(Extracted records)
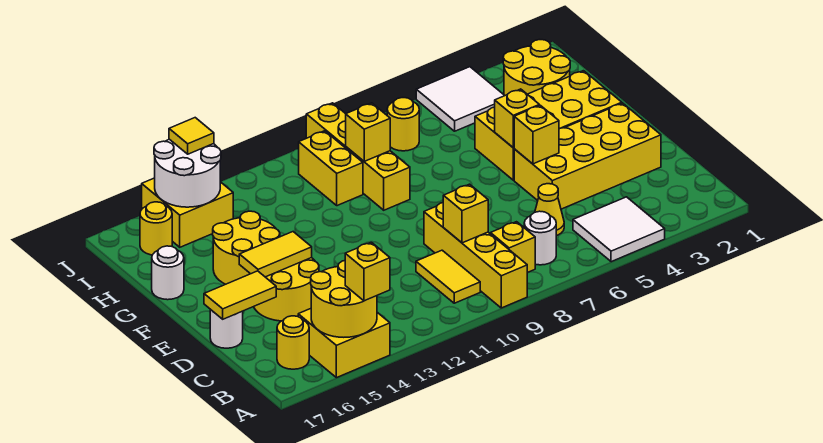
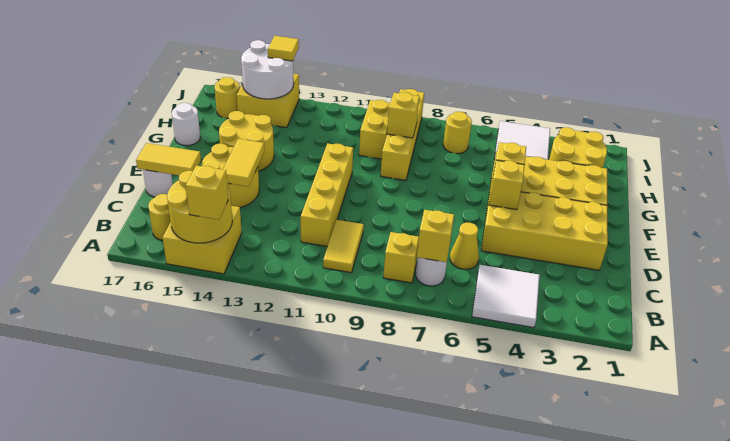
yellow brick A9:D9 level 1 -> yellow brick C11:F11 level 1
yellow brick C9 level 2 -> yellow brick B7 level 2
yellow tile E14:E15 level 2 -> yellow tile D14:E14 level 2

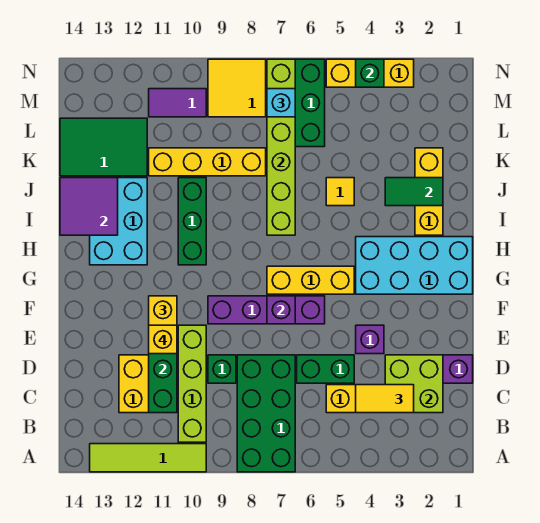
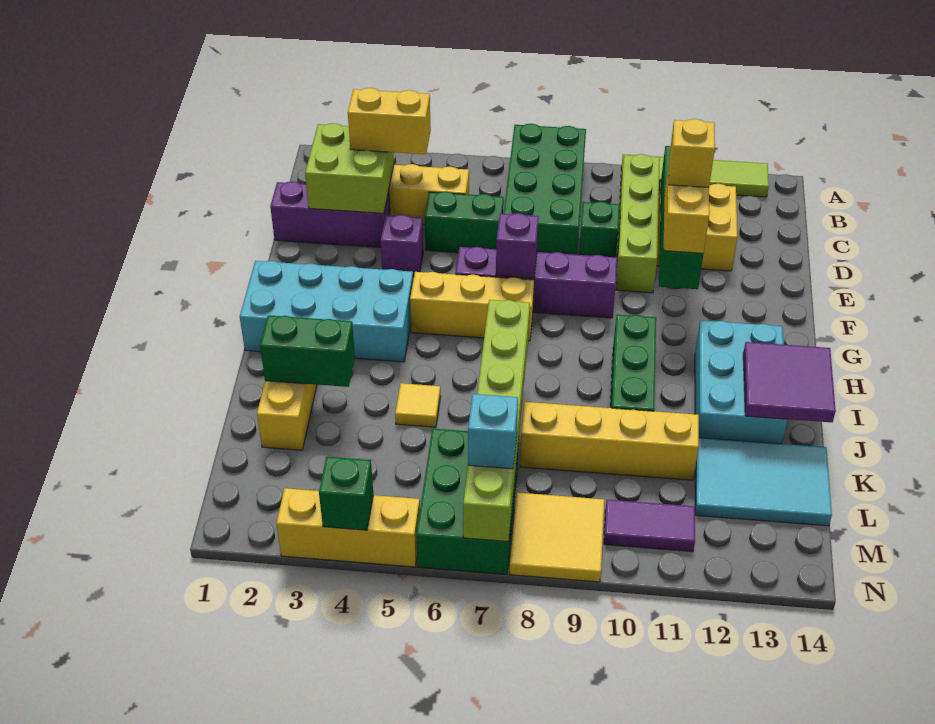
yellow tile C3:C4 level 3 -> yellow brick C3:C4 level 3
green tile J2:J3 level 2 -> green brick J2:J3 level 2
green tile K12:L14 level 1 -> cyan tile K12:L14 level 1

• EXERCISE OBJECTIVE
Could you state the number of lines above in which the word "green" appears? Give that number by itself.

• EXERCISE OUTPUT
2